Report every line in the data that contains the string "tuplet", copying each such line in full. Treat case as significant when matching.

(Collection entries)
────

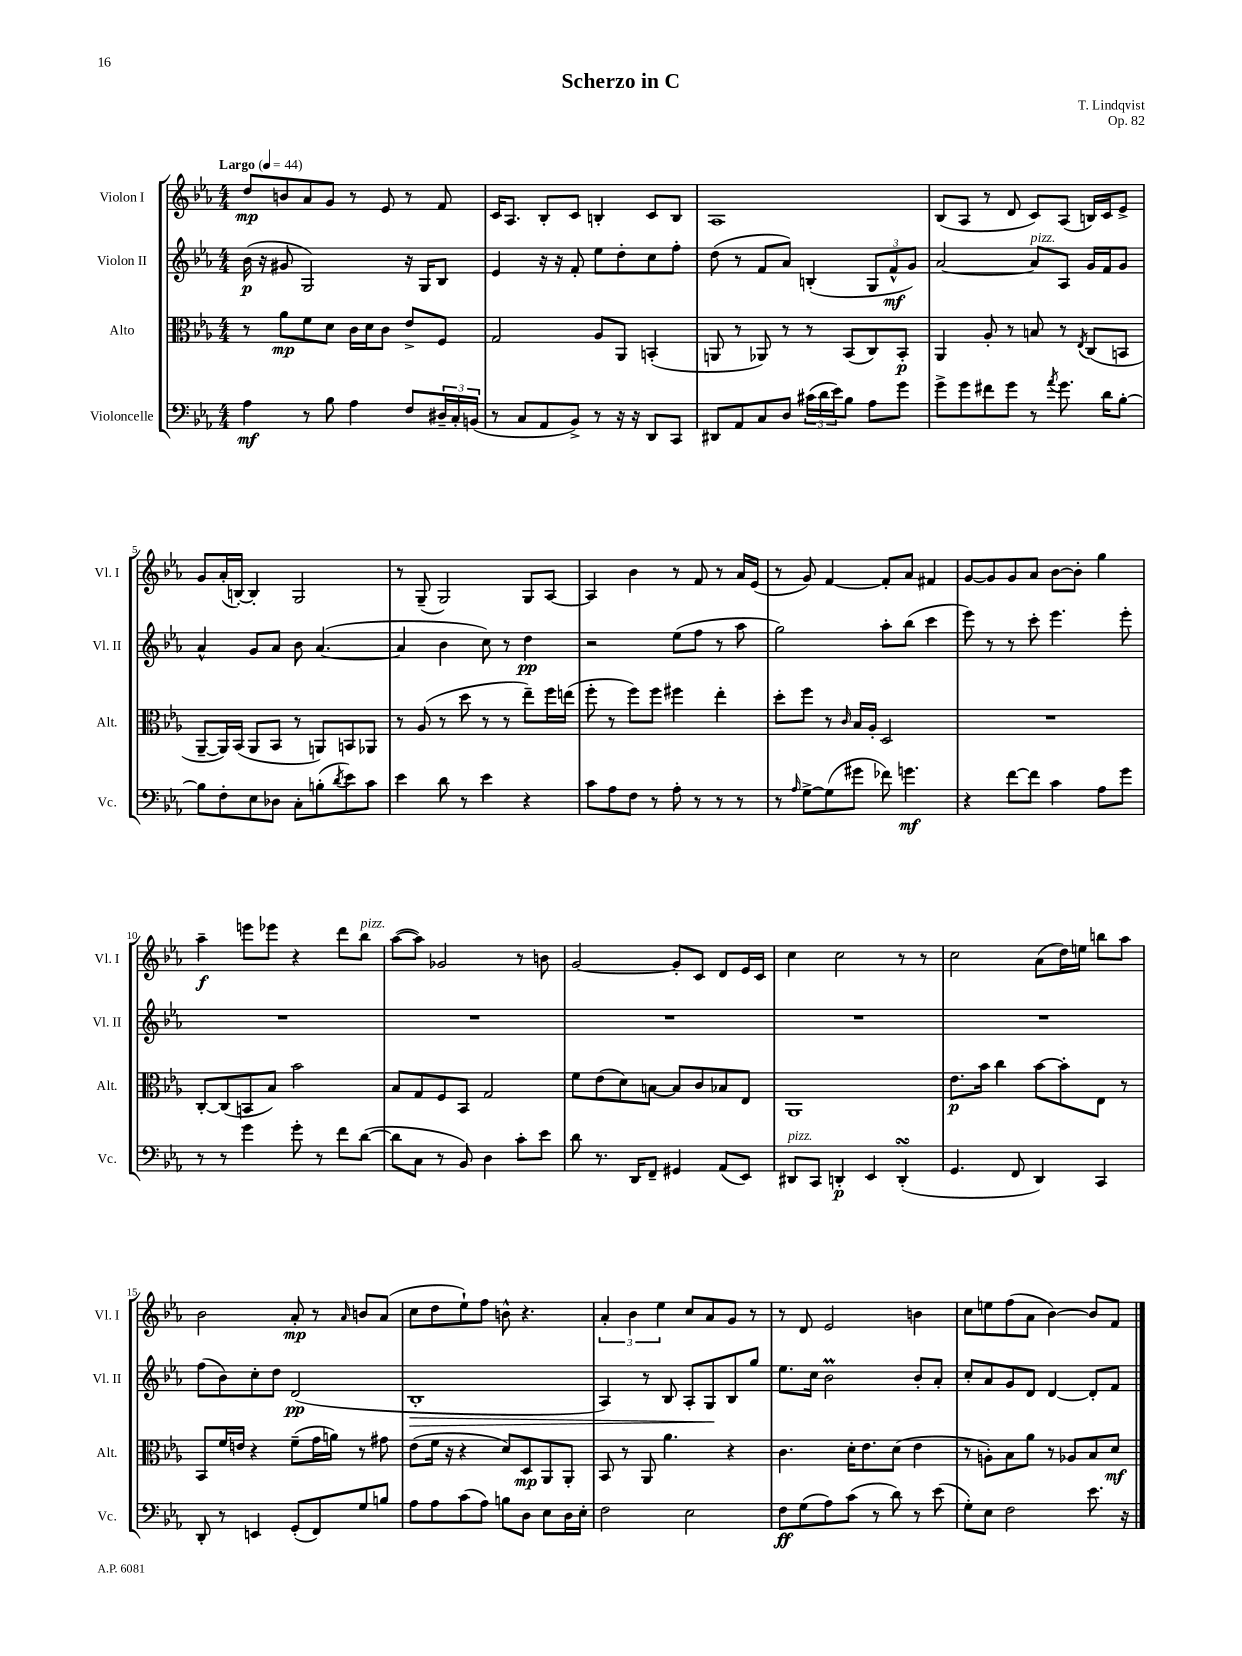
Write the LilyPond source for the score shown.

\header { title = "Scherzo in C" composer = "T. Lindqvist" opus = "Op. 82" }
<<
\new StaffGroup <<
\new Staff = "s0" \with { instrumentName = "Violon I" shortInstrumentName = "Vl. I" } {
    \clef treble \key ees \major \numericTimeSignature \time 4/4 \tempo "Largo" 4 = 44
    d''8\mp b'8 aes'8 g'8 r8 ees'8 r8 f'8 |
    c'16 aes8. bes8-. c'8 b4-. c'8 b8 |
    aes1 |
    bes8( aes8 r8 d'8 c'8) aes8( b16) c'16 ees'8-> |
    g'8 aes'16-.( b16~-.) b4-. g2 |
    r8 g8--( g2) g8 aes8~ |
    aes4 bes'4 r8 f'8 r8 aes'16 ees'16( |
    r8 g'8) f'4~ f'8-. aes'8 fis'4 |
    g'8~ g'8 g'8 aes'8 bes'8~ bes'8-. g''4 |
    aes''4--\f e'''8 ees'''8 r4 d'''8 bes''8^\markup { \italic "pizz." } |
    aes''8~( aes''8) ges'2 r8 b'8 |
    g'2~ g'8-. c'8 d'8 ees'16 c'16 |
    c''4 c''2 r8 r8 |
    c''2 aes'8( d''16) e''16 b''8 aes''8 |
    bes'2 aes'8-.\mp r8 \grace { aes'16 } b'8 aes'8( |
    c''8 d''8 ees''8-!) f''8 b'8-^ r4. |
    \tuplet 3/2 { aes'4-. bes'4 ees''4 } c''8 aes'8 g'8 r8 |
    r8 d'8 ees'2 b'4 |
    c''8 e''8 f''8( aes'8 bes'4~) bes'8 f'8 \bar "|." |
}
\new Staff = "s1" \with { instrumentName = "Violon II" shortInstrumentName = "Vl. II" } {
    \clef treble \key ees \major \numericTimeSignature \time 4/4
    bes'16\p( r16 gis'8 g2) r16 g16 bes8 |
    ees'4 r16 r16 f'8-. ees''8 d''8-. c''8 f''8-. |
    d''8( r8 f'8 aes'8) b4-.( \tuplet 3/2 { g8 f'8-^\mf g'8) } |
    aes'2~ aes'8^\markup { \italic "pizz." } aes8 g'16 f'16 g'8 |
    aes'4-^ g'8 aes'8 bes'8 aes'4.~( |
    aes'4 bes'4 c''8) r8 d''4\pp |
    r2 ees''8( f''8 r8 aes''8 |
    g''2) aes''8-. bes''8( c'''4 |
    ees'''8) r8 r8 c'''8-. ees'''4. ees'''8-. |
    R1 |
    R1 |
    R1 |
    R1 |
    R1 |
    f''8( bes'8) c''8-. d''8 d'2\pp( |
    bes1-.\> |
    aes4) r8 bes8 aes8-. g8\! bes8 g''8 |
    ees''8. c''16 bes'2\prall bes'8-. aes'8-. |
    c''8-. aes'8 g'8 d'8 d'4~ d'8-. f'8 \bar "|." |
}
\new Staff = "s2" \with { instrumentName = "Alto" shortInstrumentName = "Alt." } {
    \clef alto \key ees \major \numericTimeSignature \time 4/4
    r8 aes'8\mp f'8 d'8 c'16 d'16 c'8 ees'8-> f8 |
    g2 aes8 aes,8 b,4-.( |
    a,8 r8 aes,8) r8 r8 bes,8( c8) bes,8-.\p |
    aes,4 aes8-. r8 b8 r8 \acciaccatura { ees8 } c8( b,8 |
    aes,8~-- aes,16) bes,16( aes,8 bes,8 r8 a,8) b,8 aes,8 |
    r8 aes8( r8 d''8 r8 r8 ees''8--) f''16 e''16( |
    f''8-. r8 f''8) f''8 fis''4 ees''4-. |
    d''8-. f''8 r8 \grace { c'16 } bes16 aes16-. d2 |
    R1 |
    c8~-. c8( b,8 bes8) bes'2 |
    bes8 g8 f8 bes,8 g2 |
    f'8 ees'8( d'8) b8~ b8 c'8 bes8 ees8 |
    aes,1 |
    ees'8.\p bes'16 c''4 bes'8~ bes'8-. ees8 r8 |
    bes,8 f'16 e'16 r4 f'8--( g'16 a'16) r8 gis'8 |
    ees'8( f'16 r16 r4 d'8) d8\mp aes,8 aes,8-. |
    bes,8 r8 aes,8 aes'4. r4 |
    c'4. d'16-. ees'8. d'8( ees'4 |
    r8 a8-.) bes8 aes'8 r8 aes8 bes8 d'8\mf \bar "|." |
}
\new Staff = "s3" \with { instrumentName = "Violoncelle" shortInstrumentName = "Vc." } {
    \clef bass \key ees \major \numericTimeSignature \time 4/4
    aes4\mf r8 bes8 aes4 f8 \tuplet 3/2 { dis16-- c16-. b,16( } |
    r8 c8 aes,8 bes,8->) r8 r16 r16 d,8 c,8 |
    dis,8 aes,8 c8 d8 \tuplet 3/2 { cis'16( d'16 ees'16) } bes8 aes8 g'8 |
    g'8-> g'8 fis'8 g'8 r8 \acciaccatura { aes'8 } g'8. d'16 bes8~-. |
    bes8 f8-. ees8 des8 c8-. b8-.( \acciaccatura { d'8 } ees'8) c'8 |
    ees'4 d'8 r8 ees'4 r4 |
    c'8 aes8 f8 r8 aes8-. r8 r8 r8 |
    r8 \grace { aes16 } g8~-> g8( gis'8 fes'8) g'4.\mf |
    r4 f'8~ f'8 c'4 aes8 g'8 |
    r8 r8 g'4 g'8-. r8 f'8 d'8~( |
    d'8 c8 r8 bes,8) d4 c'8-. ees'8 |
    d'8 r8. d,16 f,8-- gis,4 aes,8( ees,8) |
    dis,8^\markup { \italic "pizz." } c,8 d,4-.\p ees,4 d,4-.\turn( |
    g,4. f,8 d,4) c,4 |
    d,8-. r8 e,4 g,8-.( f,8) g8 b8 |
    aes8 aes8 c'8( aes8) b8 d8 ees8 d16 ees16-. |
    f2 ees2 |
    f8\ff g8( aes8) c'8( r8 d'8) r8 ees'8( |
    g8-.) ees8 f2 ees'8. r16 \bar "|." |
}
>>
>>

────

▸ **FINISHED TASK**:
    \tuplet 3/2 { aes'4-. bes'4 ees''4 } c''8 aes'8 g'8 r8 |
    d''8( r8 f'8 aes'8) b4-.( \tuplet 3/2 { g8 f'8-^\mf g'8) } |
    aes4\mf r8 bes8 aes4 f8 \tuplet 3/2 { dis16-- c16-. b,16( } |
    dis,8 aes,8 c8 d8 \tuplet 3/2 { cis'16( d'16 ees'16) } bes8 aes8 g'8 |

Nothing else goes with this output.